*PROBLEM TO WORK ON*
Could you write out the line containing "soap pump/violet (286" and all the lines below it in the data, exactly, through the final one and nothing else?

(Scene comparison data)

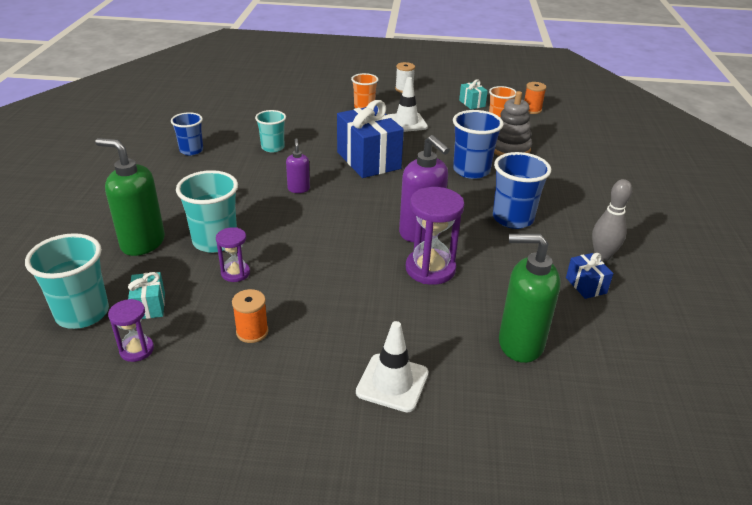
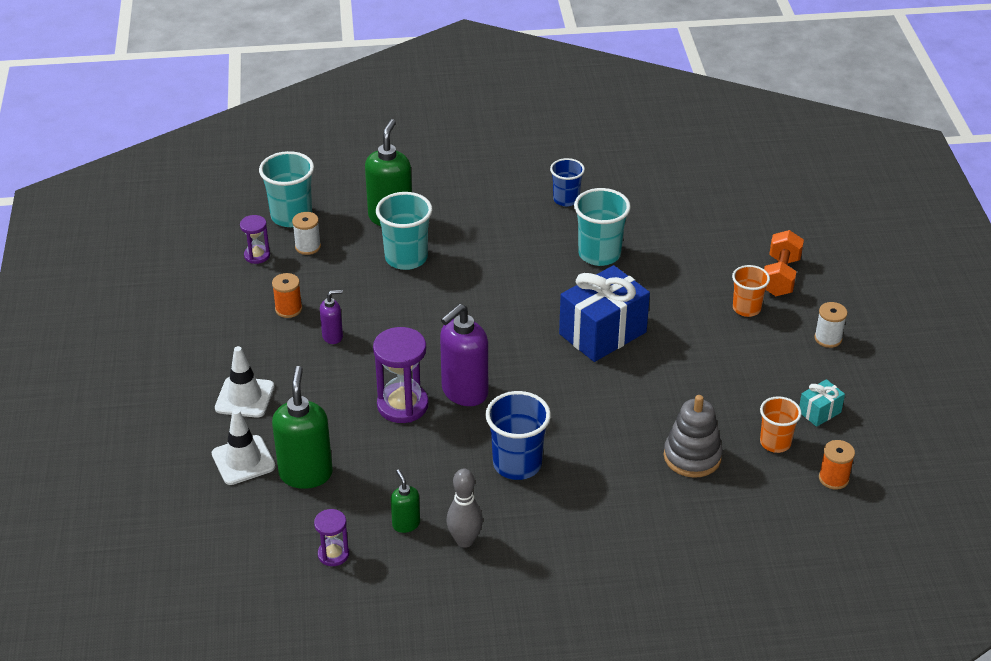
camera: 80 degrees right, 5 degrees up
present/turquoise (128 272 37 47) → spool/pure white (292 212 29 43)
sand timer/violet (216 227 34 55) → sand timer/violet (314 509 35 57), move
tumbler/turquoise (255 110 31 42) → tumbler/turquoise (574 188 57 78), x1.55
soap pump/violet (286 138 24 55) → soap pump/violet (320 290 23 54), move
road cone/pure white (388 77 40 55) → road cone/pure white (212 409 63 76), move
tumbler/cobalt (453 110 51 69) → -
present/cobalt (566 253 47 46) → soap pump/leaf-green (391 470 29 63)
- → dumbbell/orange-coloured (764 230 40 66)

*RESPONSE TO THIS TASK*
soap pump/violet (286 138 24 55) → soap pump/violet (320 290 23 54), move
road cone/pure white (388 77 40 55) → road cone/pure white (212 409 63 76), move
tumbler/cobalt (453 110 51 69) → -
present/cobalt (566 253 47 46) → soap pump/leaf-green (391 470 29 63)
- → dumbbell/orange-coloured (764 230 40 66)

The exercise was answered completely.